(DATA SEGMENT begins)

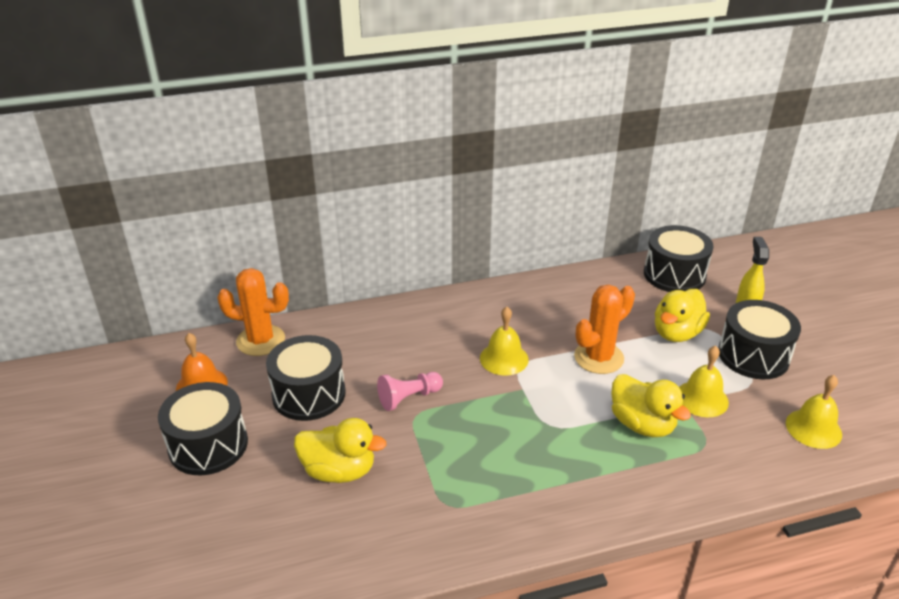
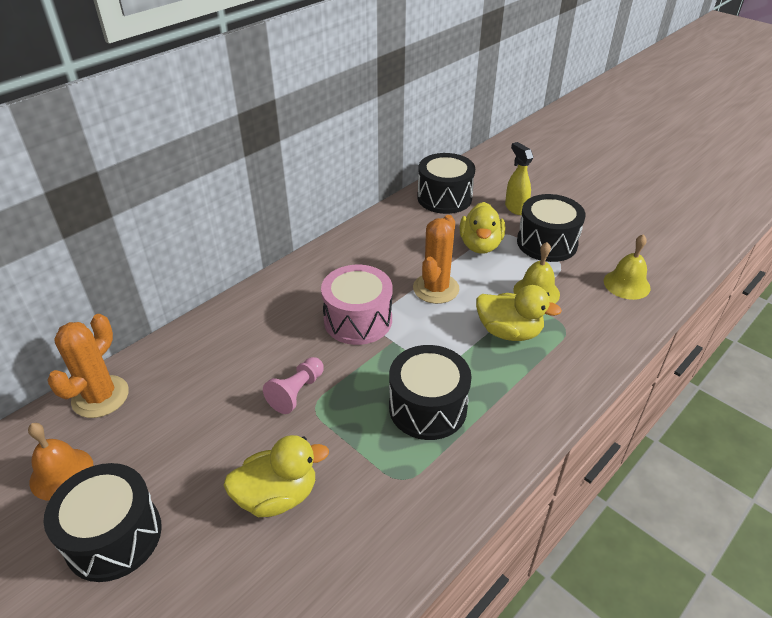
camera: 30 degrees left, 5 degrees up
(260, 340) = (100, 397): orange cactus -> orange cactus turned 45 degrees counterclockwise
(309, 394) = (192, 431): black drum -> black drum (427, 408)
(504, 358) = (358, 320): yellow bell -> pink drum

(DATA SEGMENT ends)

:: WHAT YOU SHOULD DO ::
One exact copy of the data is required, and it should hold no pictures.

:: OUTPUT OF THE TASK ::
camera: 30 degrees left, 5 degrees up
(260, 340) = (100, 397): orange cactus -> orange cactus turned 45 degrees counterclockwise
(309, 394) = (192, 431): black drum -> black drum (427, 408)
(504, 358) = (358, 320): yellow bell -> pink drum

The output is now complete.